[Task inputs]
Segment Open

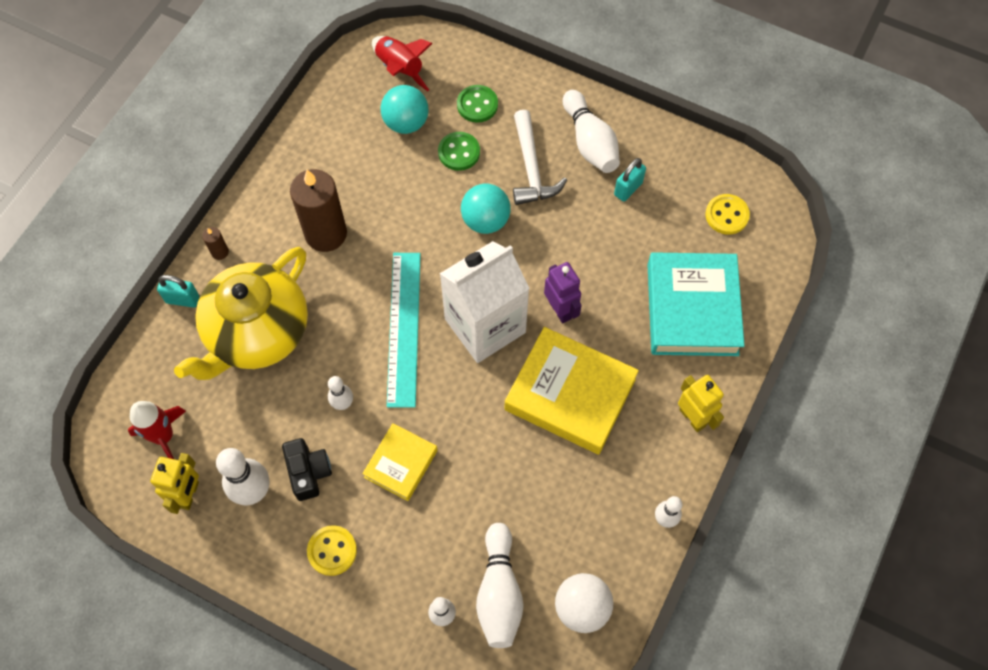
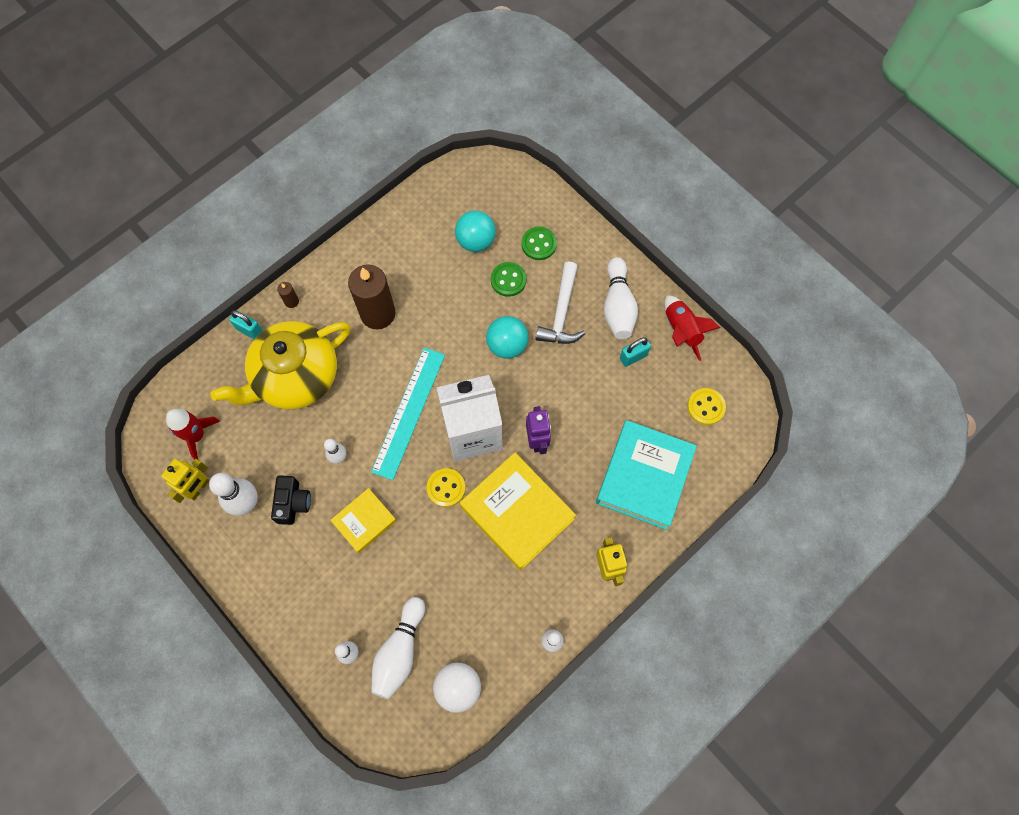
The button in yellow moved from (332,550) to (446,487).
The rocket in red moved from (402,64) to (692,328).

Segment Closed
Segment Open

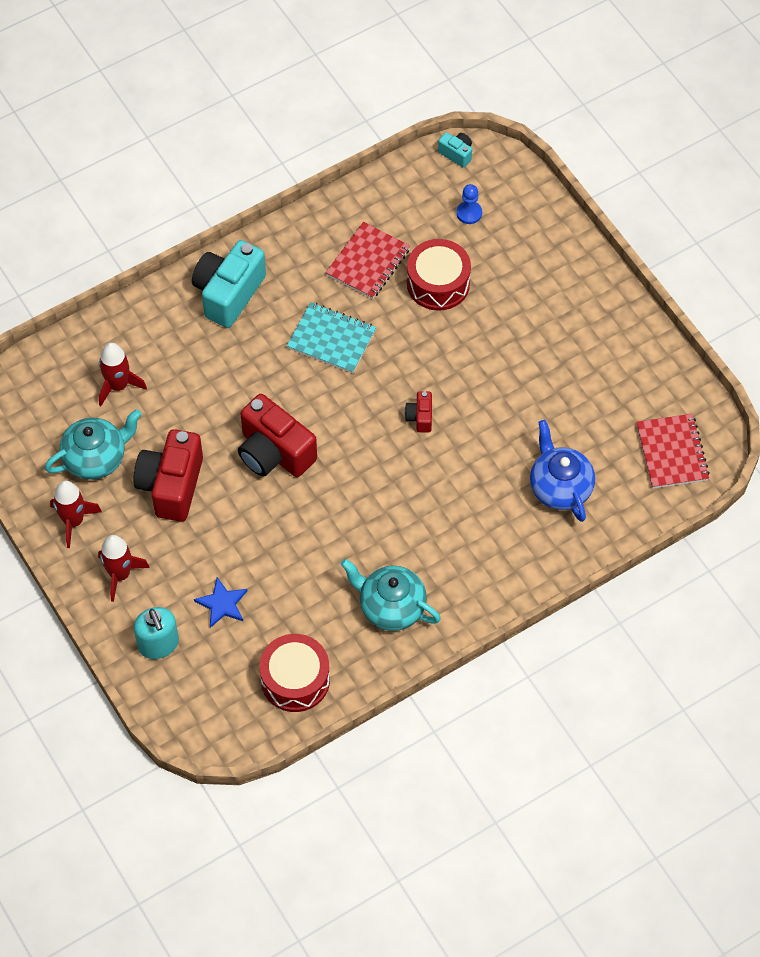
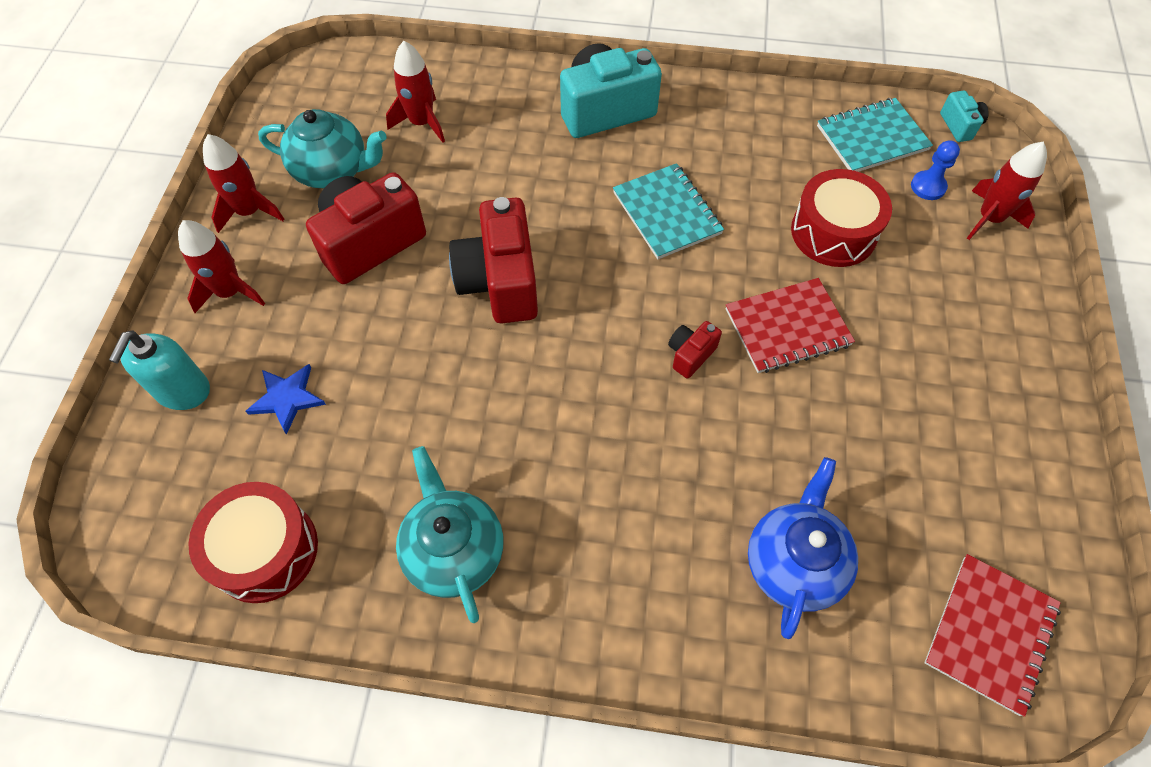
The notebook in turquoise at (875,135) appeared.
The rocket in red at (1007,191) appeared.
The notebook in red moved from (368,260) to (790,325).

Segment Closed

Print exactly the lines above from the one with "The rocket in red at (1007,191) appeared." to the one with "The notebook in red", including both.

The rocket in red at (1007,191) appeared.
The notebook in red moved from (368,260) to (790,325).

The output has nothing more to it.